(Collected data)
* * * * *

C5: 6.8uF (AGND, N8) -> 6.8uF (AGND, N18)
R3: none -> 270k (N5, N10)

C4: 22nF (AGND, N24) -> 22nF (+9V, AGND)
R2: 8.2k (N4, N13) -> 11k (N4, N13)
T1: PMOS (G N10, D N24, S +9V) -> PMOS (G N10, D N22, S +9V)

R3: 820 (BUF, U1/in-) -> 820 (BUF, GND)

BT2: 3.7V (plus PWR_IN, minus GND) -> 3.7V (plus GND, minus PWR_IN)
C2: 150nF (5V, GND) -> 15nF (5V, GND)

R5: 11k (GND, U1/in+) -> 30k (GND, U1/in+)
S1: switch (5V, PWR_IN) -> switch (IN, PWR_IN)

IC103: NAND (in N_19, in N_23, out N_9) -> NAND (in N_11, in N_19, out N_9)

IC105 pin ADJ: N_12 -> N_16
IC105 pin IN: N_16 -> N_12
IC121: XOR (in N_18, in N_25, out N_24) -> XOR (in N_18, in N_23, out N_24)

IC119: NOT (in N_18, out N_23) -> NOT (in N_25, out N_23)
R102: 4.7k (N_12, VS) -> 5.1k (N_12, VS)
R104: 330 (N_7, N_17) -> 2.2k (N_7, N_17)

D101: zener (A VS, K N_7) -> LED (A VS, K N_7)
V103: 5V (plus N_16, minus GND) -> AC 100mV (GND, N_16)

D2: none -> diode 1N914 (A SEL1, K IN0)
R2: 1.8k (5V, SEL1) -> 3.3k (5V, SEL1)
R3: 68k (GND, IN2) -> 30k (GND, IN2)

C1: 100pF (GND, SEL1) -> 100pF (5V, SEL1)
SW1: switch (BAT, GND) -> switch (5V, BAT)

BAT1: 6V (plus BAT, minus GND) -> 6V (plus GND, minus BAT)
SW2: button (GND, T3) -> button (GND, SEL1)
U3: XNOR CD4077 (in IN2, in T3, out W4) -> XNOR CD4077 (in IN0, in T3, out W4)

* * * * *

What is required:
Produce exactly the lines from the one containing "D101: zener (A" through the final line of the records above, both included, and no others.

Reply to the exercise:
D101: zener (A VS, K N_7) -> LED (A VS, K N_7)
V103: 5V (plus N_16, minus GND) -> AC 100mV (GND, N_16)

D2: none -> diode 1N914 (A SEL1, K IN0)
R2: 1.8k (5V, SEL1) -> 3.3k (5V, SEL1)
R3: 68k (GND, IN2) -> 30k (GND, IN2)

C1: 100pF (GND, SEL1) -> 100pF (5V, SEL1)
SW1: switch (BAT, GND) -> switch (5V, BAT)

BAT1: 6V (plus BAT, minus GND) -> 6V (plus GND, minus BAT)
SW2: button (GND, T3) -> button (GND, SEL1)
U3: XNOR CD4077 (in IN2, in T3, out W4) -> XNOR CD4077 (in IN0, in T3, out W4)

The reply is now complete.